Start of Data extract
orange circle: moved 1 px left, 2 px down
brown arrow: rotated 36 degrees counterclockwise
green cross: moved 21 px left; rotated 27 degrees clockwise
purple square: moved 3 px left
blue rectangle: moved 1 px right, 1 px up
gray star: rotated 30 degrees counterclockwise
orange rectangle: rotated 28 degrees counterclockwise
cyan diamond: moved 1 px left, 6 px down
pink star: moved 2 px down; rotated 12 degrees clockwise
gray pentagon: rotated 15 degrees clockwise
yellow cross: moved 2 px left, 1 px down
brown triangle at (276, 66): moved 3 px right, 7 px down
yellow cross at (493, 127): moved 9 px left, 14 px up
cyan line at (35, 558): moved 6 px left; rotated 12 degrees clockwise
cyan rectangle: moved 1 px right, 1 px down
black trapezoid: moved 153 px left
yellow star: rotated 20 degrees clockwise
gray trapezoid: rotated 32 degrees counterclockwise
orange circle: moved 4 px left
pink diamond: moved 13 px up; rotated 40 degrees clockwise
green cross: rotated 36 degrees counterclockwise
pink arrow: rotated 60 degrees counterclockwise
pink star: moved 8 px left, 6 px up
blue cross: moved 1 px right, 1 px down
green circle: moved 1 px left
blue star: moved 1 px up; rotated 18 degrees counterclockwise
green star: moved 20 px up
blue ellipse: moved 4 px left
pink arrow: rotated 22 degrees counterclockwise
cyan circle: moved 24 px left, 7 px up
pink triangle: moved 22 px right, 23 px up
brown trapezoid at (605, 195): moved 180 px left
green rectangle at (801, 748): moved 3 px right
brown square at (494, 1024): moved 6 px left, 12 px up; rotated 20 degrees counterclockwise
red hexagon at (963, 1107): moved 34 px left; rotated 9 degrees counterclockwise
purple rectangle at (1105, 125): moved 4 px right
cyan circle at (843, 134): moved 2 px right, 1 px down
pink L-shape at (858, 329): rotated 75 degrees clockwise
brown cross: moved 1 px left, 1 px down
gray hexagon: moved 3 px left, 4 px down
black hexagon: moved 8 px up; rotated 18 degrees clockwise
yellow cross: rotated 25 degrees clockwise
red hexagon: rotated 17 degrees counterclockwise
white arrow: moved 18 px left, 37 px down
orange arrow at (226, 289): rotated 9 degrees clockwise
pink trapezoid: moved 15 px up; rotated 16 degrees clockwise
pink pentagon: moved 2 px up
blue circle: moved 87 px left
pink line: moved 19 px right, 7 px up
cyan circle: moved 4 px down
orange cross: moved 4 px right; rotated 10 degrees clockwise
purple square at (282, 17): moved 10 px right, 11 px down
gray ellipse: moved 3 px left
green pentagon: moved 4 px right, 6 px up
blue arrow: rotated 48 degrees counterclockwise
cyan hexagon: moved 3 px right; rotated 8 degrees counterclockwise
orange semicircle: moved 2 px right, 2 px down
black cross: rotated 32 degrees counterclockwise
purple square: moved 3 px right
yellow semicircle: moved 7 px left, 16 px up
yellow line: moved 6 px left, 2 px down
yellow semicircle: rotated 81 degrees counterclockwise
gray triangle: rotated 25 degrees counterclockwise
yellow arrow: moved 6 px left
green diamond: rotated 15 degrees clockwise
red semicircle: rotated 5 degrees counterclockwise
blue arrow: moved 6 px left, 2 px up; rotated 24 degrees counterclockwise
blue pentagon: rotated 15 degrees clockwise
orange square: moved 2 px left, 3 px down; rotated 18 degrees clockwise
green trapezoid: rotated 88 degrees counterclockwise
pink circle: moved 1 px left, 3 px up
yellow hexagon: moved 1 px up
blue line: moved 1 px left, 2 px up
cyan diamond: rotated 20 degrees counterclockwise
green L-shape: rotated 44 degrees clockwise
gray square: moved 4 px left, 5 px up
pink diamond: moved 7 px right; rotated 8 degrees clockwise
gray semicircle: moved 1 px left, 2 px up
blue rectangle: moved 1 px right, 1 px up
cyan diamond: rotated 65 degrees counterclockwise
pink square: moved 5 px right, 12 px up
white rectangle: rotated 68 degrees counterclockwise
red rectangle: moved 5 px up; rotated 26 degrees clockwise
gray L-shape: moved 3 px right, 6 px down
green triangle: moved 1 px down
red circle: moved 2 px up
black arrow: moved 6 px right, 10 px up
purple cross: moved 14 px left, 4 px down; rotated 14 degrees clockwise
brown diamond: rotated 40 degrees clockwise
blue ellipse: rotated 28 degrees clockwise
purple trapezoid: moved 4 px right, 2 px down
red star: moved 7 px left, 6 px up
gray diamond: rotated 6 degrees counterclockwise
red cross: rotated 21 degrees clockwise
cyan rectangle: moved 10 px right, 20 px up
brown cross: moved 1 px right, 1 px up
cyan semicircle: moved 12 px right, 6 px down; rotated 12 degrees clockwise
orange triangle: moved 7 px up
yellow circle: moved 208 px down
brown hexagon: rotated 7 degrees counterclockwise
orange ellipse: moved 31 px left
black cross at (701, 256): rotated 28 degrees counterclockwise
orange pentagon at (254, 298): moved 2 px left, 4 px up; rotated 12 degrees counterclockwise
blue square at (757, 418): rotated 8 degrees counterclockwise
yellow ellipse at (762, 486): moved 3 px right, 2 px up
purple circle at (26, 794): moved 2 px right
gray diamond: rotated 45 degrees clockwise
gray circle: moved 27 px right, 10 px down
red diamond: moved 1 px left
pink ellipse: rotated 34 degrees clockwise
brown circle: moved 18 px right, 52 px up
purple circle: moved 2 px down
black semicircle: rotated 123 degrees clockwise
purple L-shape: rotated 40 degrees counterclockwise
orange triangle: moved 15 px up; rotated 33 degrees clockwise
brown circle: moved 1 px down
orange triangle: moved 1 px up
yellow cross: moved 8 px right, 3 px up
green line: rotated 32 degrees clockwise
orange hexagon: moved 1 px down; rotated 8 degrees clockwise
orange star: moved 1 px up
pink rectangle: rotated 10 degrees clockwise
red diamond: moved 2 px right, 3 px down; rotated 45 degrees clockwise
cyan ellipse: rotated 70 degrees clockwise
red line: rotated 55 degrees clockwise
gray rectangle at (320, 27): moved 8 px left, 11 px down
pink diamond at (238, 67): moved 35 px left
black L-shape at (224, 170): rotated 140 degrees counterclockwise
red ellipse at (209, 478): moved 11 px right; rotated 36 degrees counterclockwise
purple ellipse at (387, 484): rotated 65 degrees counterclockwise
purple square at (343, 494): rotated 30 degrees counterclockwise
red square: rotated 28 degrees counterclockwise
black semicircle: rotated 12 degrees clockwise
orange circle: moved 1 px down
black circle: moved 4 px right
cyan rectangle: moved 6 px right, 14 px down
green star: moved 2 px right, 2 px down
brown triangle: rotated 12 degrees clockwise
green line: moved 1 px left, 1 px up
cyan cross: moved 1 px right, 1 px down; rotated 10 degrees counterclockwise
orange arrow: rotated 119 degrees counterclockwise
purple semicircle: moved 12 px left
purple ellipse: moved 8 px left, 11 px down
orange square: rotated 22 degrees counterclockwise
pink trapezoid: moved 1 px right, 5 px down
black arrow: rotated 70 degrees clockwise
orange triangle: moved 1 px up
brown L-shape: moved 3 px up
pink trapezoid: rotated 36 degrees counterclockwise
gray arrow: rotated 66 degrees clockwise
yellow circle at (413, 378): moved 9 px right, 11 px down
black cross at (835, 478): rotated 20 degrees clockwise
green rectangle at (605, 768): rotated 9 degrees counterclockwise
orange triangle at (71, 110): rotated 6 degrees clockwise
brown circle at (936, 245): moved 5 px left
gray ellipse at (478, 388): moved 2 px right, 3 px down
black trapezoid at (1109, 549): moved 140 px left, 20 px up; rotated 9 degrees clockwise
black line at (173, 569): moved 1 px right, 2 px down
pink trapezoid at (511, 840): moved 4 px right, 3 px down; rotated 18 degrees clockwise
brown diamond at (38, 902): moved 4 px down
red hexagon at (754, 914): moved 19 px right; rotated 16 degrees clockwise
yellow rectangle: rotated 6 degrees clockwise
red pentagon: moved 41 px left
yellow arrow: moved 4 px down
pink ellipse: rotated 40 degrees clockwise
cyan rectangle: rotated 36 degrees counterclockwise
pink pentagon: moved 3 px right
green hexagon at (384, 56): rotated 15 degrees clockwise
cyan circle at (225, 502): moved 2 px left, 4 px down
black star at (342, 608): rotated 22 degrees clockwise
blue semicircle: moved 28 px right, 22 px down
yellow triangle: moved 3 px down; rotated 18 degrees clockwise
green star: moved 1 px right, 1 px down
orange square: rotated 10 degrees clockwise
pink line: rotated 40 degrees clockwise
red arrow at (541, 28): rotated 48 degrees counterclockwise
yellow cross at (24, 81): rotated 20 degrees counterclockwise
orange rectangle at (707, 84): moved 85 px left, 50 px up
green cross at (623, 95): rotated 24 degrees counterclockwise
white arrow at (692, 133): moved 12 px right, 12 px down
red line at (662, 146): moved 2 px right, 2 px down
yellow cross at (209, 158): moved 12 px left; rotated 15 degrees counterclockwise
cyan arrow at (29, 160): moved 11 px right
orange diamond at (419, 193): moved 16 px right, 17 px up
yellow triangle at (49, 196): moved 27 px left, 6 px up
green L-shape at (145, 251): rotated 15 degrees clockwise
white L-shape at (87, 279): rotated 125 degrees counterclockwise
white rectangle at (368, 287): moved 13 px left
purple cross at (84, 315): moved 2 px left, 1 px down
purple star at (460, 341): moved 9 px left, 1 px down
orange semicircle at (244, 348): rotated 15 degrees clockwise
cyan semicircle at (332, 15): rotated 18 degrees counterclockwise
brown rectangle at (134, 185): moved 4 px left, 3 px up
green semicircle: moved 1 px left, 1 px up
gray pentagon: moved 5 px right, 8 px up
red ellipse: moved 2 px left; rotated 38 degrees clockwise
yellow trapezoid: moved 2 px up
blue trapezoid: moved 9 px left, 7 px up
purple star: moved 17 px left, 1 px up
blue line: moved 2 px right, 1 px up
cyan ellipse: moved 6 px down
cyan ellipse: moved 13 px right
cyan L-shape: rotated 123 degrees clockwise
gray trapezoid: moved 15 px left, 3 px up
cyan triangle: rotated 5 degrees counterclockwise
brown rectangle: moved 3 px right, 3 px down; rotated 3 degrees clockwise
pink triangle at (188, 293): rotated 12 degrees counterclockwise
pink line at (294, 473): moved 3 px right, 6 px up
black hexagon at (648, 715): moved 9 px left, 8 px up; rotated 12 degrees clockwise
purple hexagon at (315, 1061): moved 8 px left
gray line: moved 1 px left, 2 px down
End of Data extract
§ Task requirements: The answer should be all lines from the entries above that hold the word "white".

§ Answer to this task:
white arrow: moved 18 px left, 37 px down
white rectangle: rotated 68 degrees counterclockwise
white arrow at (692, 133): moved 12 px right, 12 px down
white L-shape at (87, 279): rotated 125 degrees counterclockwise
white rectangle at (368, 287): moved 13 px left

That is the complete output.